▶ **Work item**:
Every line with the string "none" must be copied from the entries below.

▶ **Source data**:
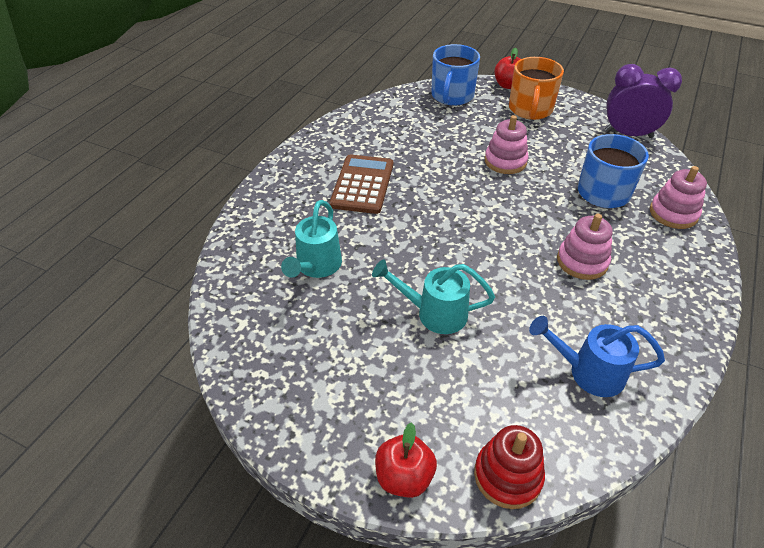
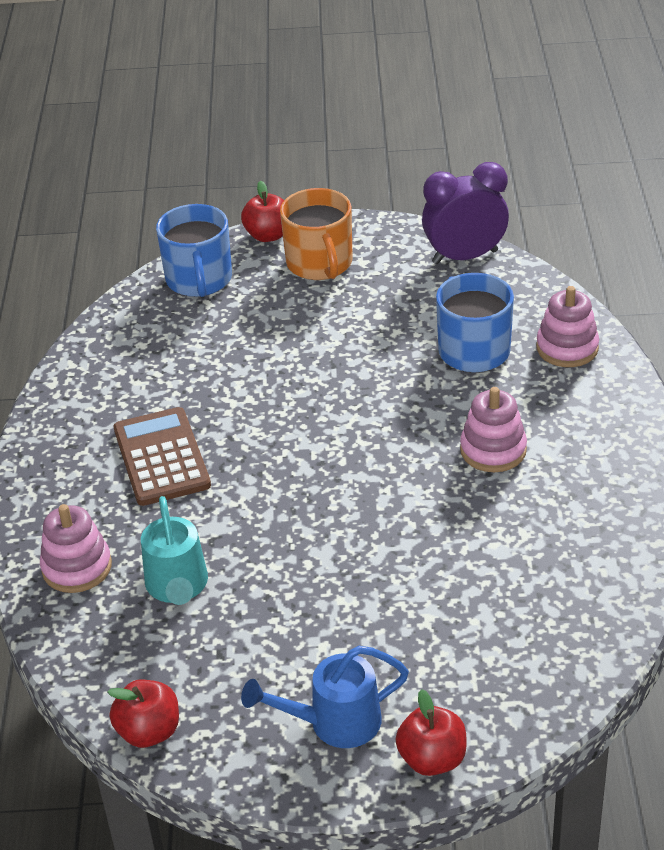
camera: 25 degrees left, 5 degrees down
(230, 355) = (149, 731): none -> red apple
(434, 313) = (359, 581): turquoise watering can -> none
(505, 161) = (330, 353): pink stacking toy -> pink stacking toy (77, 567)
(507, 476) = (534, 709): red stacking toy -> none
(588, 372) = (562, 572): blue watering can -> blue watering can (334, 723)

▶ **Answer to this exercise**:
(230, 355) = (149, 731): none -> red apple
(434, 313) = (359, 581): turquoise watering can -> none
(507, 476) = (534, 709): red stacking toy -> none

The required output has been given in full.